[Information shown]:

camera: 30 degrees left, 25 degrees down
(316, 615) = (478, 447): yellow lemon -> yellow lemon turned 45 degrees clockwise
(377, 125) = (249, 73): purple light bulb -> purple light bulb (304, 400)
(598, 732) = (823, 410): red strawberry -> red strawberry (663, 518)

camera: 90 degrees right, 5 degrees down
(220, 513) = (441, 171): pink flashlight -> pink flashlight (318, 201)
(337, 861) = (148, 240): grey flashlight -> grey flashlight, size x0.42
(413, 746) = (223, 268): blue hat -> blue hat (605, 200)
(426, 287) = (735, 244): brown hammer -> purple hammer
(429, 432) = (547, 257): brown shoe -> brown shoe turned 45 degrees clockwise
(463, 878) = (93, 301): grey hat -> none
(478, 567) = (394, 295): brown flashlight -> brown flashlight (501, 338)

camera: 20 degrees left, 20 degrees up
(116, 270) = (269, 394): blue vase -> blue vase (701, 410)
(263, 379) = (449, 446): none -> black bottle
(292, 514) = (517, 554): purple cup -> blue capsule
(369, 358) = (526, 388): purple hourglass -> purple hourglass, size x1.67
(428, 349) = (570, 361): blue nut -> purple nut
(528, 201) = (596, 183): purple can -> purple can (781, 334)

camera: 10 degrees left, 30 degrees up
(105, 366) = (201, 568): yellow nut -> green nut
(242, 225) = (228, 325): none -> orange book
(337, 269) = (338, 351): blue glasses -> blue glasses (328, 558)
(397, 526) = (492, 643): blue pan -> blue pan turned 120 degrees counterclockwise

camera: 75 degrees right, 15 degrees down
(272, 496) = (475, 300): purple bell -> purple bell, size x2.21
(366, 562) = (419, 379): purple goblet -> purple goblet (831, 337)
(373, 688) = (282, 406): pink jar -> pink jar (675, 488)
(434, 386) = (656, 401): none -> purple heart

[Work task]: Scan the lines above for the word "camera" and copy every one where it occurs.

[Result of this task]:
camera: 30 degrees left, 25 degrees down
camera: 90 degrees right, 5 degrees down
camera: 20 degrees left, 20 degrees up
camera: 10 degrees left, 30 degrees up
camera: 75 degrees right, 15 degrees down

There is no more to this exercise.